§ Required task
Pull out every line in the entries below that contains the string "kern".

(Entries from a dataset)

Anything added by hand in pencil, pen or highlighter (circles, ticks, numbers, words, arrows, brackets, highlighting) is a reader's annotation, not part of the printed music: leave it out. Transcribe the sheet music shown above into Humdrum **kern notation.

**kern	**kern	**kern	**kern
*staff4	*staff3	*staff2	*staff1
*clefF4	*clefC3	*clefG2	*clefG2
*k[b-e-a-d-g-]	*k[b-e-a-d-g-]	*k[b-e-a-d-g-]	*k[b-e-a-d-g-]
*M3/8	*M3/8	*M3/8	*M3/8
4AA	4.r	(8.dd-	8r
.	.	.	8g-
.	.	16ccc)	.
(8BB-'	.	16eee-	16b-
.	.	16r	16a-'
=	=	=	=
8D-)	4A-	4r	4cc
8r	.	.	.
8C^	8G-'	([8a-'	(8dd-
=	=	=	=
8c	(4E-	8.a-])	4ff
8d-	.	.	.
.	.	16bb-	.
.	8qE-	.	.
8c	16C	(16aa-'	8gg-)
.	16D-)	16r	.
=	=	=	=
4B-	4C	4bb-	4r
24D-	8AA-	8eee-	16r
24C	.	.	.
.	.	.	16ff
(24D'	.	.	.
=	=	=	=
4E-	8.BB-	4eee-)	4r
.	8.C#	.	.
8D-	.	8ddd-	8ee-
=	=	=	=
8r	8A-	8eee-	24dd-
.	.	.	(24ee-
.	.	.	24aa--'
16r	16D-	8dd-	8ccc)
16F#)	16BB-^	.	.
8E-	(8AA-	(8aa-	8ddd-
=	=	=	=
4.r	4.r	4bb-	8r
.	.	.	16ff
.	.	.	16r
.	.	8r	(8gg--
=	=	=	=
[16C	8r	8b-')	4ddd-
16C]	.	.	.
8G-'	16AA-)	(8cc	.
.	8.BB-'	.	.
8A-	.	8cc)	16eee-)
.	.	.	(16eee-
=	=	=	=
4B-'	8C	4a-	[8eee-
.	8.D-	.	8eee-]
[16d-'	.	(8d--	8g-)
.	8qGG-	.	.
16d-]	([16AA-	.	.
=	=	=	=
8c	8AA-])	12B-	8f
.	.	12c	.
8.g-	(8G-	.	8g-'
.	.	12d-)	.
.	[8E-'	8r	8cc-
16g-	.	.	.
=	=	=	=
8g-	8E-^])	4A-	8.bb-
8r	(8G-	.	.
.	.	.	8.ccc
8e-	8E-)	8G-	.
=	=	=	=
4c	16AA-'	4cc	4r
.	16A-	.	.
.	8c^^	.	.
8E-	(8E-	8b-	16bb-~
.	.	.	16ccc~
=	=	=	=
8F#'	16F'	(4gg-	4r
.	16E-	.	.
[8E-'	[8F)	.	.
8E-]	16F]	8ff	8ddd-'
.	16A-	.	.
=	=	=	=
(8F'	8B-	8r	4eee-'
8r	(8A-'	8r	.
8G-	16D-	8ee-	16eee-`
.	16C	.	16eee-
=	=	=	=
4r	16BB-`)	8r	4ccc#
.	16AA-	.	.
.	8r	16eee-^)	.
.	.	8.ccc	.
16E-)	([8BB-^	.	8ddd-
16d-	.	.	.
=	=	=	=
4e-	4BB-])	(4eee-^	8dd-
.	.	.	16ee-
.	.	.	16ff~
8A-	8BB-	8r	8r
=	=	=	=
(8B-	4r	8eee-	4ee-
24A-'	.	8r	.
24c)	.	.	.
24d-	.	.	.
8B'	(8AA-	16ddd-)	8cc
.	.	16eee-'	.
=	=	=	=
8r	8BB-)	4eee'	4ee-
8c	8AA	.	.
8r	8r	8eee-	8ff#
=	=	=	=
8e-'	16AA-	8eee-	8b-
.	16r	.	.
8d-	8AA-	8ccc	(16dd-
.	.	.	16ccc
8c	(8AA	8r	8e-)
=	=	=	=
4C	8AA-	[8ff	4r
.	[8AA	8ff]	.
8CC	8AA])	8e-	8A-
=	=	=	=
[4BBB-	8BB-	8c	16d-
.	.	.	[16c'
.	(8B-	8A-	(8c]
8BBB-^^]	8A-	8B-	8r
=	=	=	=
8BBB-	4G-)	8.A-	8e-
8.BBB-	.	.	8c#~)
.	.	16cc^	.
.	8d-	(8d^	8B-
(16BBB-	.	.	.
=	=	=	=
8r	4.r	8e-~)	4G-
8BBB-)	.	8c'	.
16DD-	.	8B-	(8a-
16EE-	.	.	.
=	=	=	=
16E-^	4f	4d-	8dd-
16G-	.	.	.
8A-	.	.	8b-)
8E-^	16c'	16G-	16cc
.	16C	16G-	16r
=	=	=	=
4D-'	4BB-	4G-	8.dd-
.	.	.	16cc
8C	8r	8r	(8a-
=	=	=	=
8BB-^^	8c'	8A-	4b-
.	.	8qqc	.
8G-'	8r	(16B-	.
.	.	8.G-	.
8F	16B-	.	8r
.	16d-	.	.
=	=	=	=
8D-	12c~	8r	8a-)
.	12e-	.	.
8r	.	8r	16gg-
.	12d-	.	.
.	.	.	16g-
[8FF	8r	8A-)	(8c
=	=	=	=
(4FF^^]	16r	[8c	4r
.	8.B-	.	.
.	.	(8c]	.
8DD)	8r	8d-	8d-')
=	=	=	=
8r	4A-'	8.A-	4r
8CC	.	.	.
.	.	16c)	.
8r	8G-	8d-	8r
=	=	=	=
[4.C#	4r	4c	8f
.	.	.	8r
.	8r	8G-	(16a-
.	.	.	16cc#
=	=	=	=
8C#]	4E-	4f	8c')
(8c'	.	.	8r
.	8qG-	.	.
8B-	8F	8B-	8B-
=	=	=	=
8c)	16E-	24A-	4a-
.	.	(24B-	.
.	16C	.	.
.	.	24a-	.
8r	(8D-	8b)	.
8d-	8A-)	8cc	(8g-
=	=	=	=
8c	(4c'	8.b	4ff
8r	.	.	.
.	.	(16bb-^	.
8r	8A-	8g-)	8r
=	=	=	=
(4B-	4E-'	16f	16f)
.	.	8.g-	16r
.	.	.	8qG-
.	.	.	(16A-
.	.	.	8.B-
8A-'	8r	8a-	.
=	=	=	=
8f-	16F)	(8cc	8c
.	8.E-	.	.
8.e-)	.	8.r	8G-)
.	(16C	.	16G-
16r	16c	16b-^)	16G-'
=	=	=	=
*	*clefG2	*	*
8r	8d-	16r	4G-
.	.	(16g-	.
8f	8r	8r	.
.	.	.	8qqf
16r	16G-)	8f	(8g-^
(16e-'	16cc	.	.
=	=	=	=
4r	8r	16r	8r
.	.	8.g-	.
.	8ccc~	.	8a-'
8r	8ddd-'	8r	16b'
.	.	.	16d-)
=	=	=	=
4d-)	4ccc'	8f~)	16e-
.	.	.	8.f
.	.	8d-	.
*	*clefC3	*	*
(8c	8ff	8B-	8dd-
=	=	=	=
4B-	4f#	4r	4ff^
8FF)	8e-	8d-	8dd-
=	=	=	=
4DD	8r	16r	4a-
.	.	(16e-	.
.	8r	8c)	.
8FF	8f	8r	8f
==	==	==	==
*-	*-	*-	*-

§ Task result
Anything added by hand in pencil, pen or highlighter (circles, ticks, numbers, words, arrows, brackets, highlighting) is a reader's annotation, not part of the printed music: leave it out. Transcribe the sheet music shown above into Humdrum **kern notation.
**kern	**kern	**kern	**kern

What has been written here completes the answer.